### Your assignment
From the data below, copy exactly the lines that lie between the one holding "tan 1x2 plate" and the one holding "cyan 1x6 plate", including both, and nothing more.

### Source data
━━━━━━
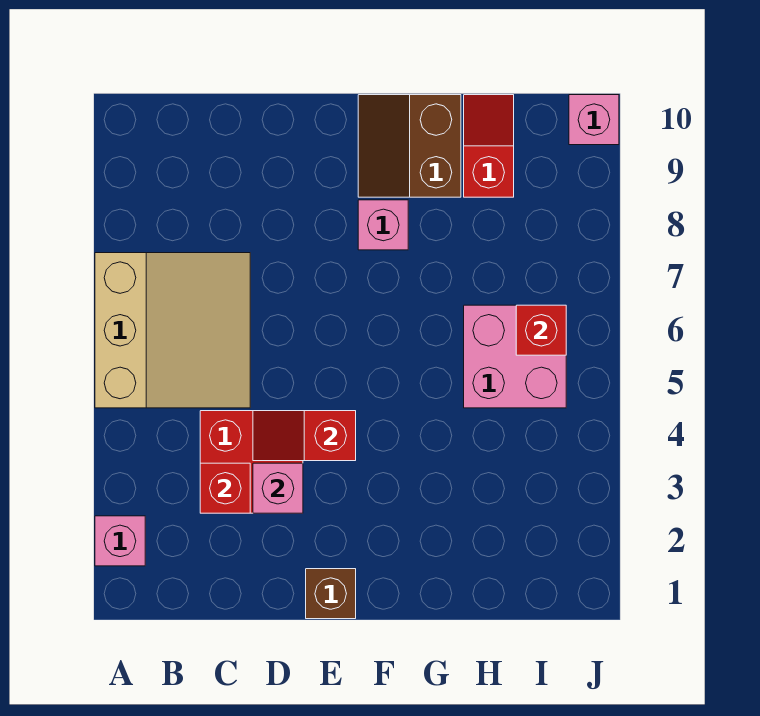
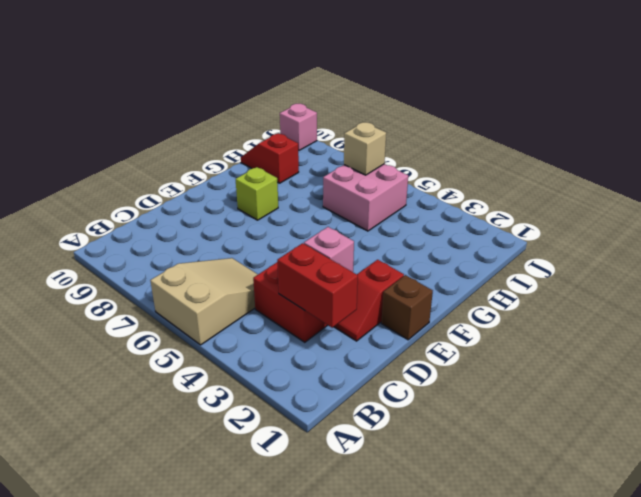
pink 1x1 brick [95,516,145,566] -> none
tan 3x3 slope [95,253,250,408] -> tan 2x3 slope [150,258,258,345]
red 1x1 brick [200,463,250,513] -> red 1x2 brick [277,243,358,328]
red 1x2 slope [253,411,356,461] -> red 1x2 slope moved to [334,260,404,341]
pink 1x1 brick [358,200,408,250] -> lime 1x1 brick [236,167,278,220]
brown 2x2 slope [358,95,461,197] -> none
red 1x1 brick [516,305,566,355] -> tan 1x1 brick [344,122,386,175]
━━━━━━
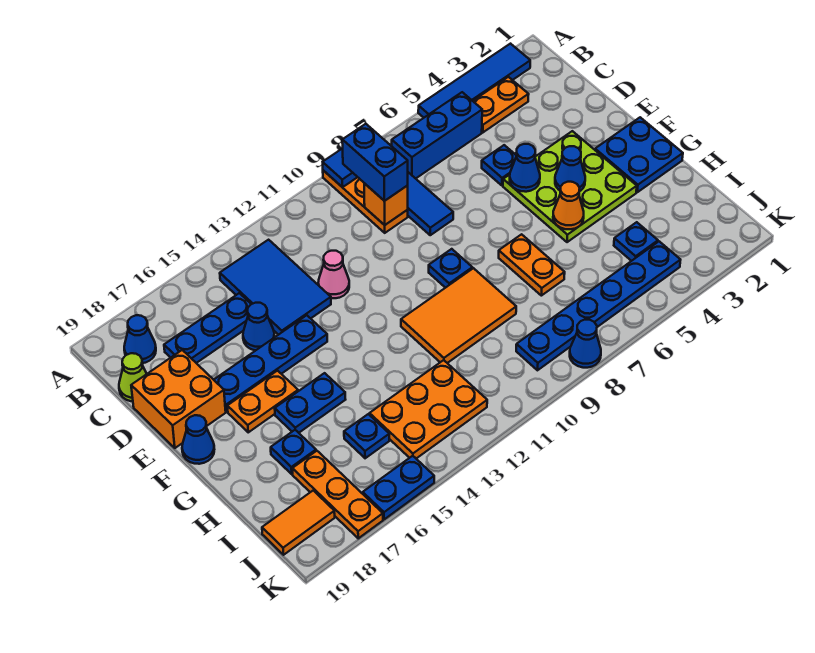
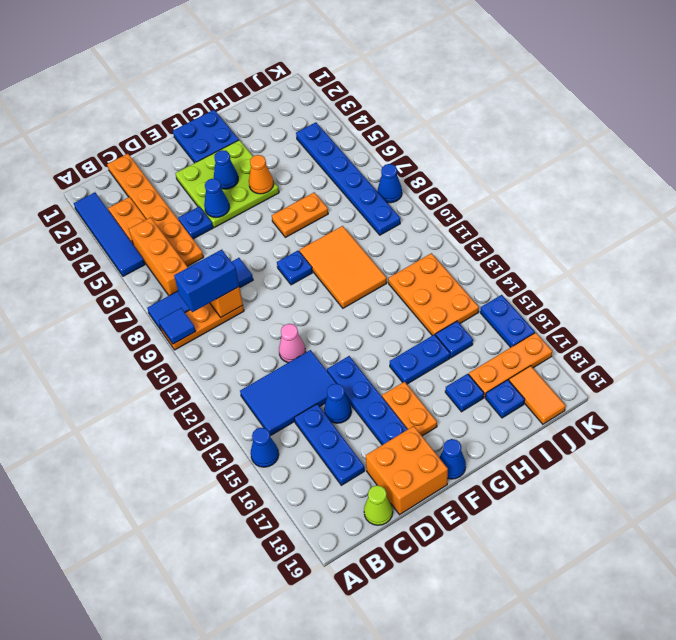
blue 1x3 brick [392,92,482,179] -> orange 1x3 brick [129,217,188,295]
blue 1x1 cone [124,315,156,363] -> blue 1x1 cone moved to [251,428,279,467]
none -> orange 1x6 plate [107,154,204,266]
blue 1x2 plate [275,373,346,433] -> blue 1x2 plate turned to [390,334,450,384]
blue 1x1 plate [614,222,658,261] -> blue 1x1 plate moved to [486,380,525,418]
━━━━━━
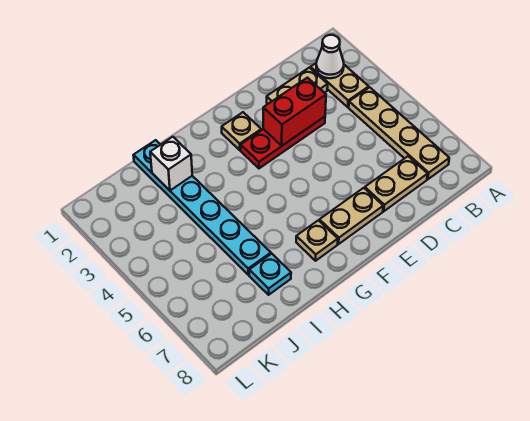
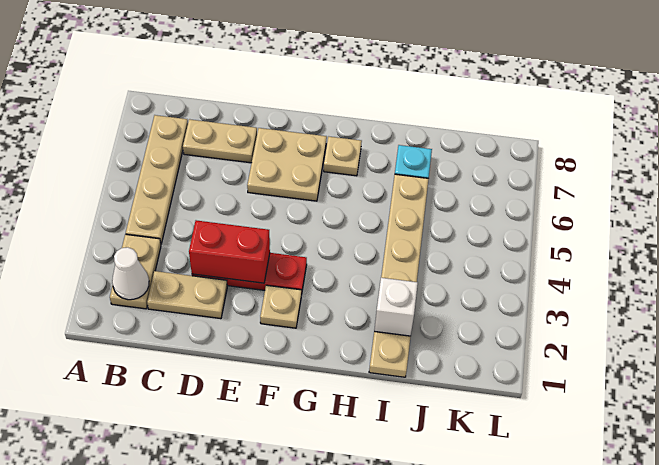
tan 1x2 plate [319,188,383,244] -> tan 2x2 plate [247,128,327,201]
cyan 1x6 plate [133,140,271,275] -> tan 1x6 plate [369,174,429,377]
━━━━━━
### Response
tan 1x2 plate [319,188,383,244] -> tan 2x2 plate [247,128,327,201]
cyan 1x6 plate [133,140,271,275] -> tan 1x6 plate [369,174,429,377]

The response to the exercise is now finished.